═════ DATA FOR ANALYSIS

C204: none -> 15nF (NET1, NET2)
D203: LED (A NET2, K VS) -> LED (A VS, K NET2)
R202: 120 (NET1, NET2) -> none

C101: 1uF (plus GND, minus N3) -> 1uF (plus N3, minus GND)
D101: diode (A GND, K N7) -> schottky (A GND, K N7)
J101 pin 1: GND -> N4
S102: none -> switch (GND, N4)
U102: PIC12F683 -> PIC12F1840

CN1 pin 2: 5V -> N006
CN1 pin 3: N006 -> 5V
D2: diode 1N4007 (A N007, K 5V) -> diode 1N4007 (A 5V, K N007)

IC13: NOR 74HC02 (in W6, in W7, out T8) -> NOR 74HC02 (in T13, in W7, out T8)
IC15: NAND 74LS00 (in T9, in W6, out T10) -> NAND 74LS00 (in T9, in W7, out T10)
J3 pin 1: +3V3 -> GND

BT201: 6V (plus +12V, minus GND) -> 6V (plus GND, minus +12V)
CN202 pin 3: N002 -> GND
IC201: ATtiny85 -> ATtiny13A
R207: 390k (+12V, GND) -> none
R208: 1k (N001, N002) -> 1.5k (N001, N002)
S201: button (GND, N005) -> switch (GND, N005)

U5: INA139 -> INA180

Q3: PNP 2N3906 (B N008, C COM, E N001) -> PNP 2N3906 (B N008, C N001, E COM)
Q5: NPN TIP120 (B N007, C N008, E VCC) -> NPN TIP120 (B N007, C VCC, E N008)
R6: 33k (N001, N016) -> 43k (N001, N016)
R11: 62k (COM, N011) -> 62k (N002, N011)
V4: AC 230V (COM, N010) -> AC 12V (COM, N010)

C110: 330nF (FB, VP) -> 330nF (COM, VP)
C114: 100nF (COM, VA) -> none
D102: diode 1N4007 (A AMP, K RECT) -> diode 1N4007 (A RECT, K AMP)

══════════

_ASSIGNED TASK:_ Find each line in the records that contains the string "none", then say how many there are and nothing else.

_RESULT OF THIS EXERCISE:_ 5